== TASK ==
Collect each line of the records containing the string "brush".
--- SUPPLIED INFORMATION Enclosed Below ---
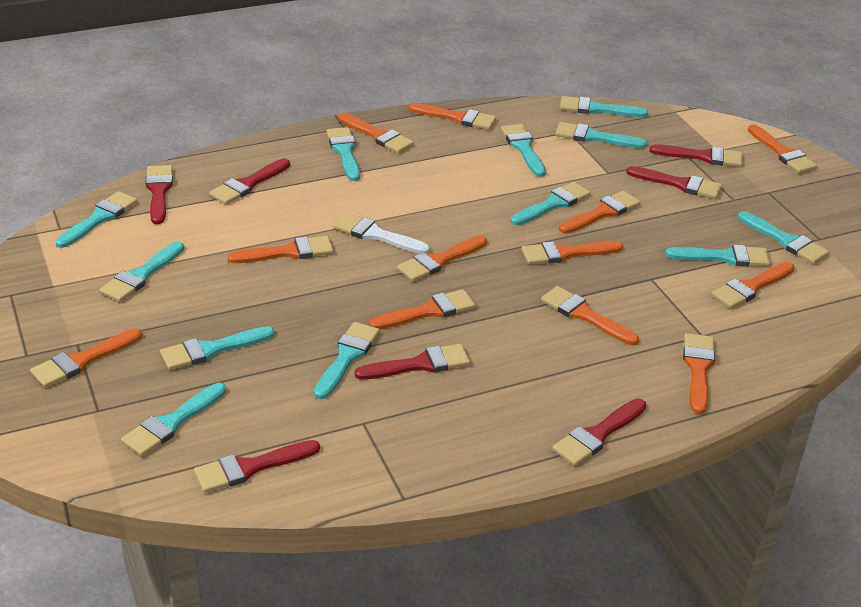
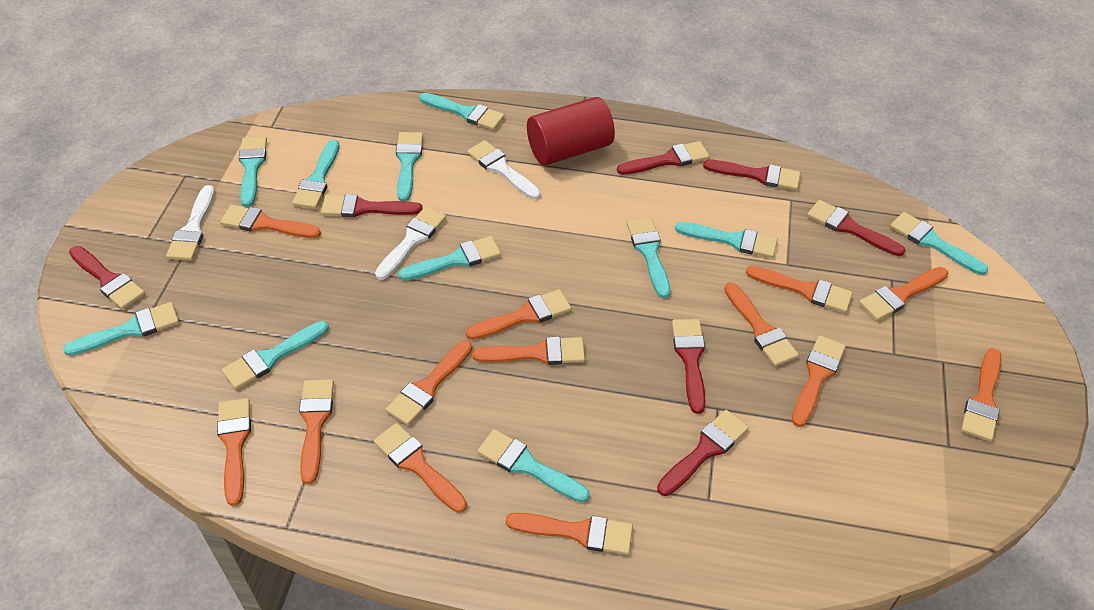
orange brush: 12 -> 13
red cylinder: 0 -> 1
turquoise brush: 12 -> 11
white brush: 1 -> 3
--- End of Enclosed SUPPLIED INFORMATION ---
--- SUPPLIED INFORMATION Enclosed Below ---
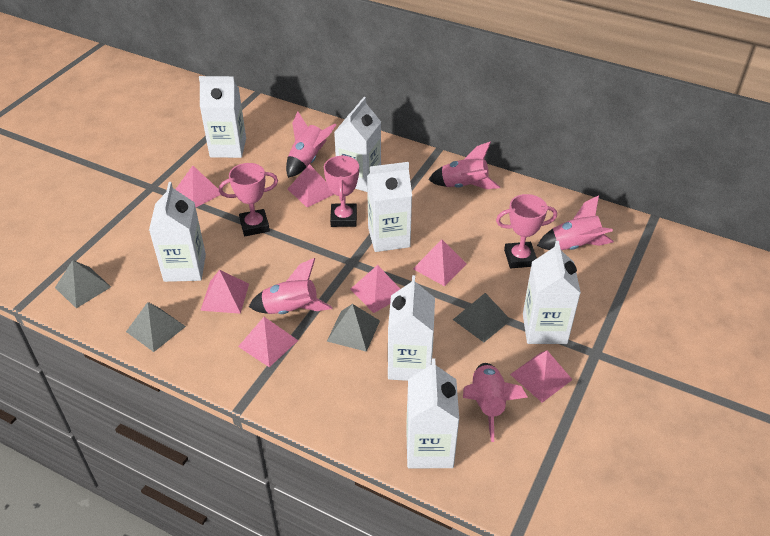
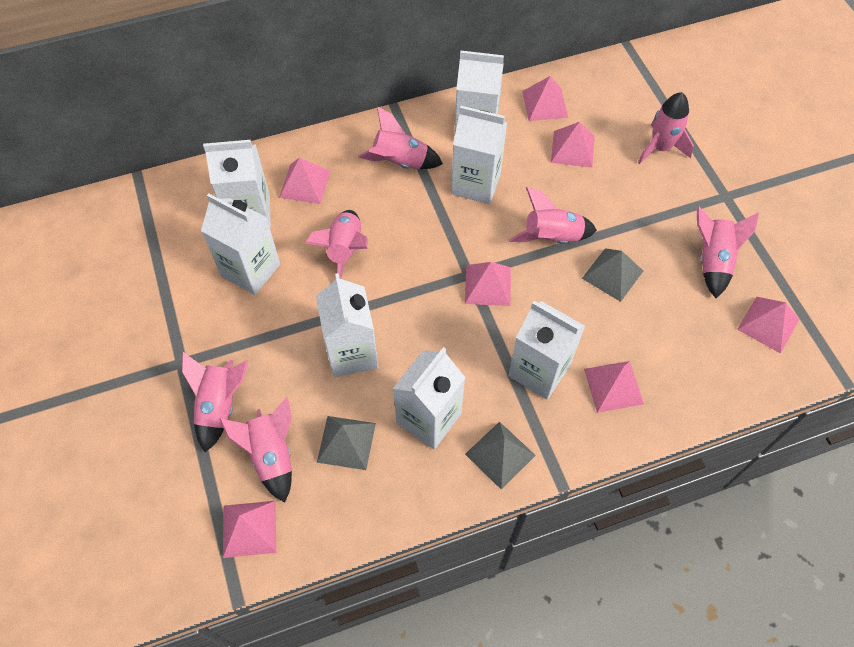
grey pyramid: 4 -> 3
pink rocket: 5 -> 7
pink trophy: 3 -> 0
--- End of Enclosed SUPPLIED INFORMATION ---
== COMPLETED TASK ==
orange brush: 12 -> 13
turquoise brush: 12 -> 11
white brush: 1 -> 3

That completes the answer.